%%
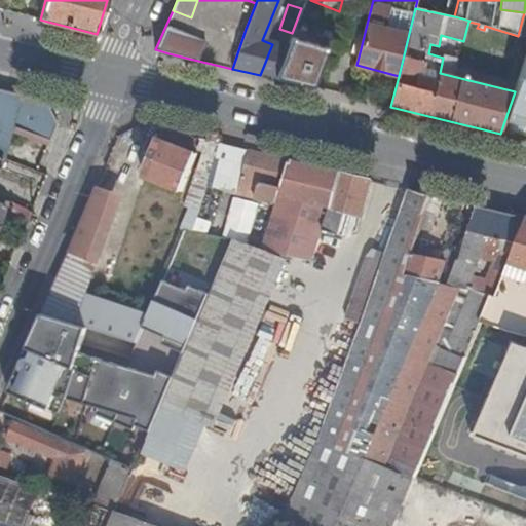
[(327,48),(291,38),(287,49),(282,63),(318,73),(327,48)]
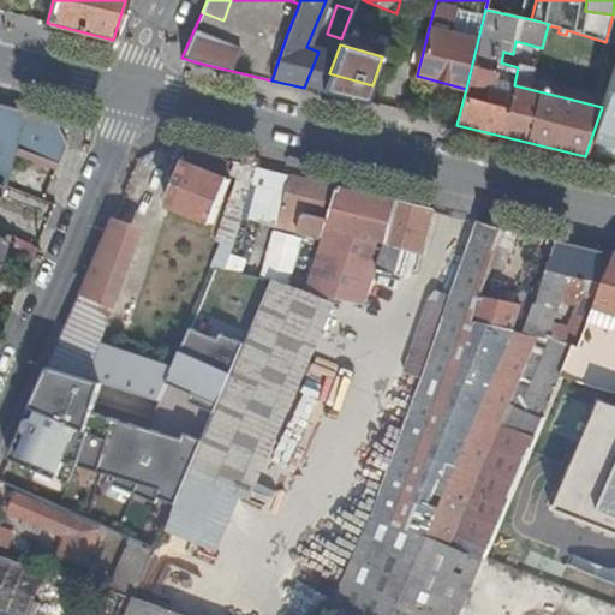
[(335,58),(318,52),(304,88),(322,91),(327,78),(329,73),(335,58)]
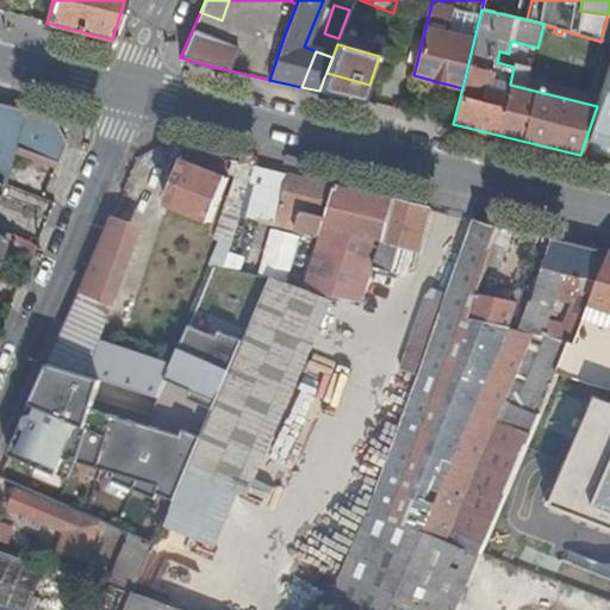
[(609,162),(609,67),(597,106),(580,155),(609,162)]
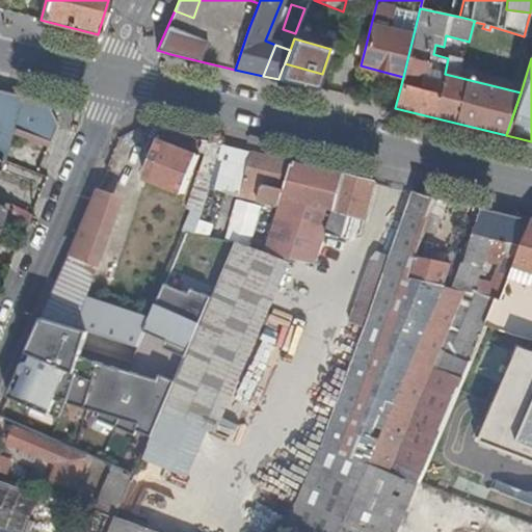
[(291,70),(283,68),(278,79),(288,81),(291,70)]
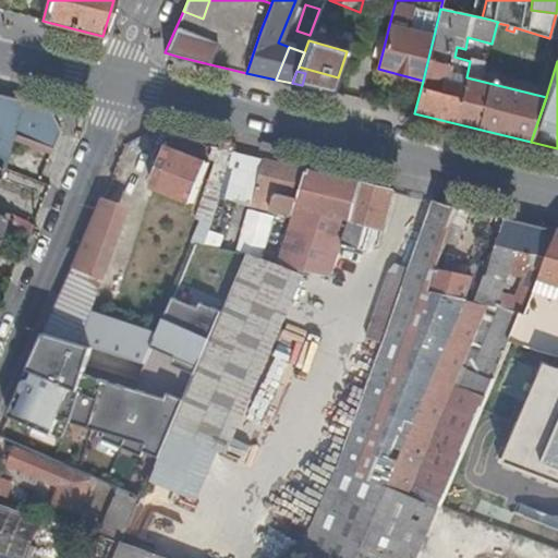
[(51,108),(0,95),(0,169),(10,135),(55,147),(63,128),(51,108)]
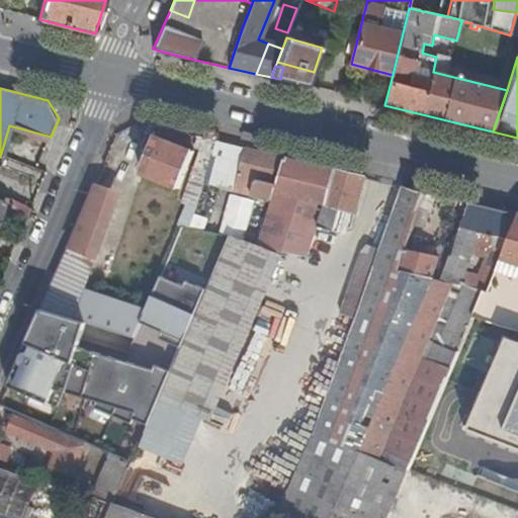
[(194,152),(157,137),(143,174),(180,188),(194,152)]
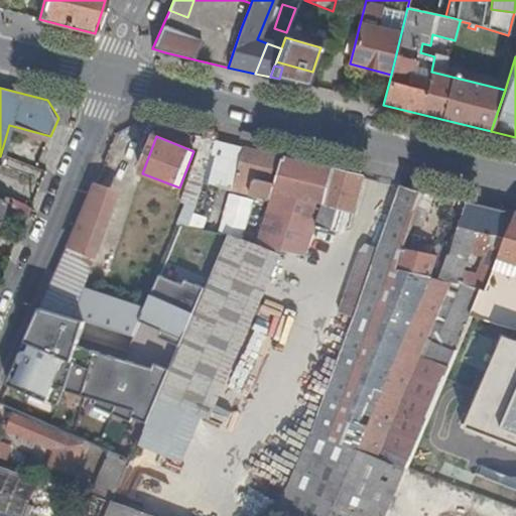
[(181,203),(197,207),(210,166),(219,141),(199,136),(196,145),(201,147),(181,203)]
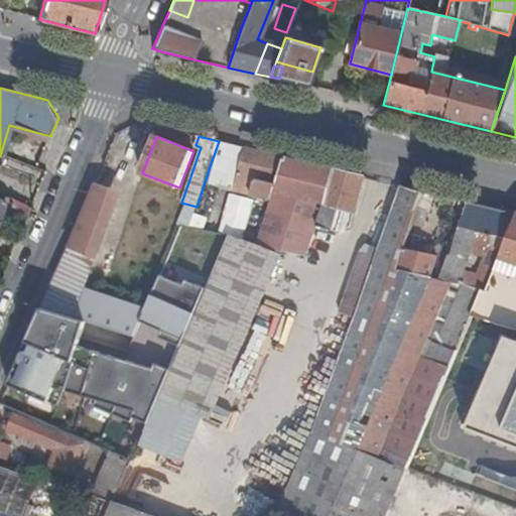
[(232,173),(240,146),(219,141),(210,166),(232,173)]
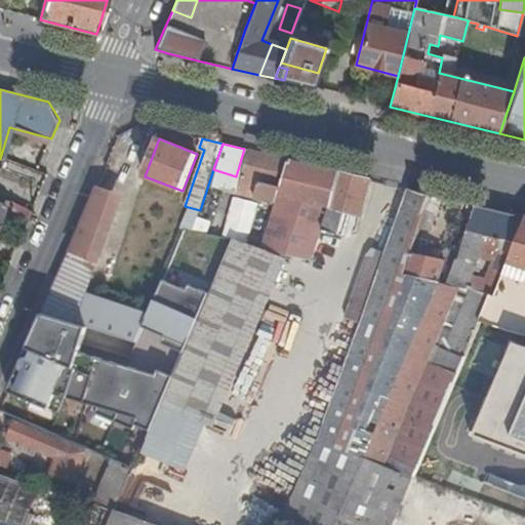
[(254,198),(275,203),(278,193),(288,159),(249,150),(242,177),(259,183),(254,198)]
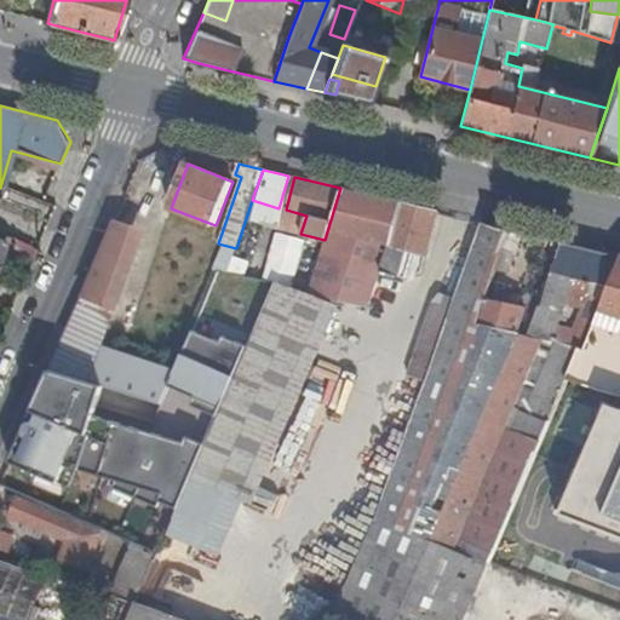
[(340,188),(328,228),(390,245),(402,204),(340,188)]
%%
### [Task prompt]
Give the entries above again, exactly as written and free of images.

### [Written answer]
[(327,48),(291,38),(287,49),(282,63),(318,73),(327,48)]
[(335,58),(318,52),(304,88),(322,91),(327,78),(329,73),(335,58)]
[(609,162),(609,67),(597,106),(580,155),(609,162)]
[(291,70),(283,68),(278,79),(288,81),(291,70)]
[(51,108),(0,95),(0,169),(10,135),(55,147),(63,128),(51,108)]
[(194,152),(157,137),(143,174),(180,188),(194,152)]
[(181,203),(197,207),(210,166),(219,141),(199,136),(196,145),(201,147),(181,203)]
[(232,173),(240,146),(219,141),(210,166),(232,173)]
[(254,198),(275,203),(278,193),(288,159),(249,150),(242,177),(259,183),(254,198)]
[(340,188),(328,228),(390,245),(402,204),(340,188)]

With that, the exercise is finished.